START Records provided

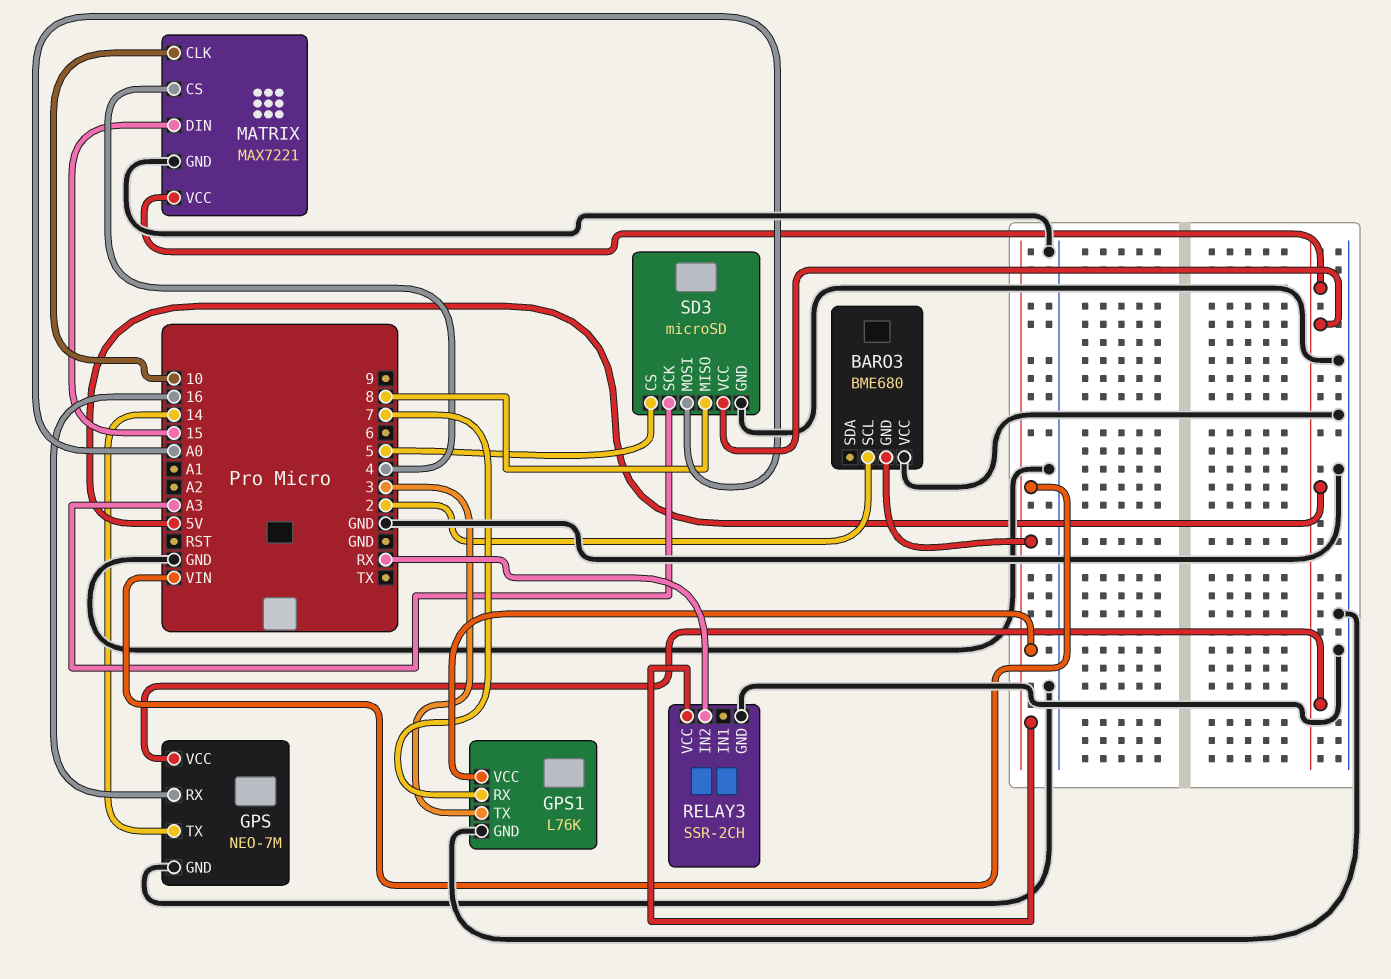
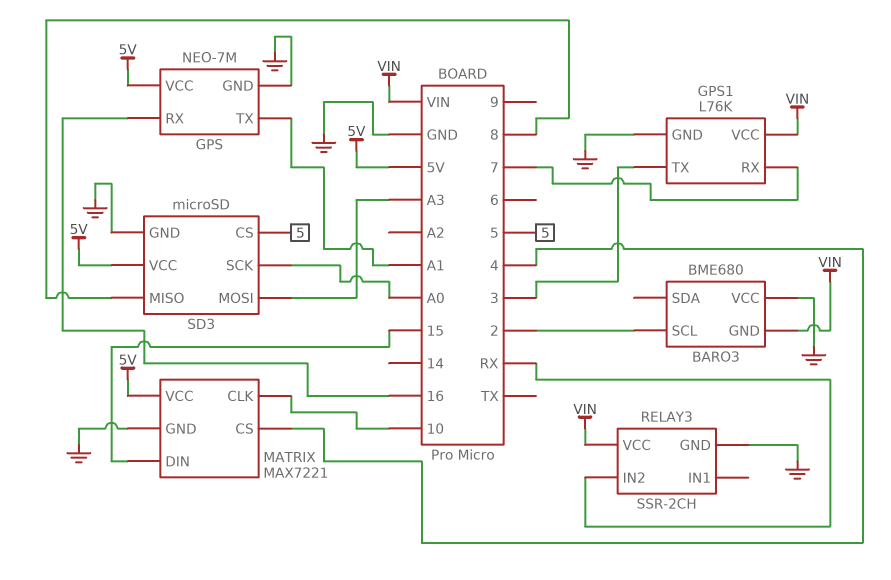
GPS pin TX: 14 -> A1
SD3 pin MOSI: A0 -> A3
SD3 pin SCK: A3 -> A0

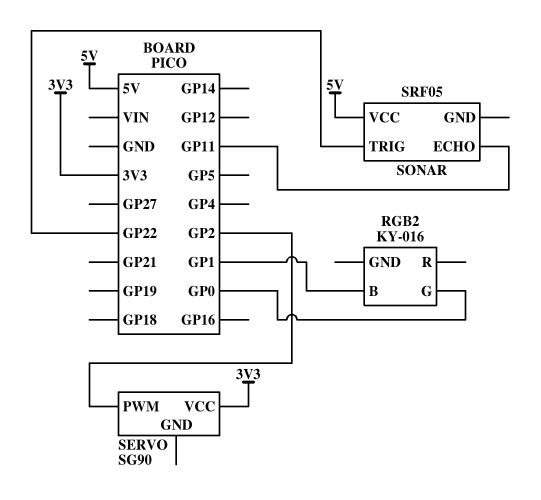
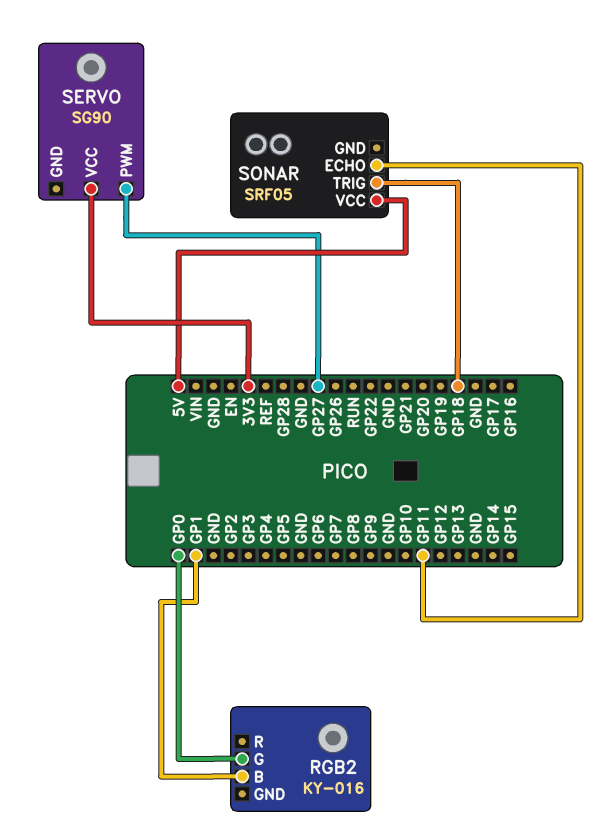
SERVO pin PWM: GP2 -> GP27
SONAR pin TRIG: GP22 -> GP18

END Records provided

** Activity **
Quote everything in the listing above exactly; pictures are the only thing to omit.

** Task output **
GPS pin TX: 14 -> A1
SD3 pin MOSI: A0 -> A3
SD3 pin SCK: A3 -> A0

SERVO pin PWM: GP2 -> GP27
SONAR pin TRIG: GP22 -> GP18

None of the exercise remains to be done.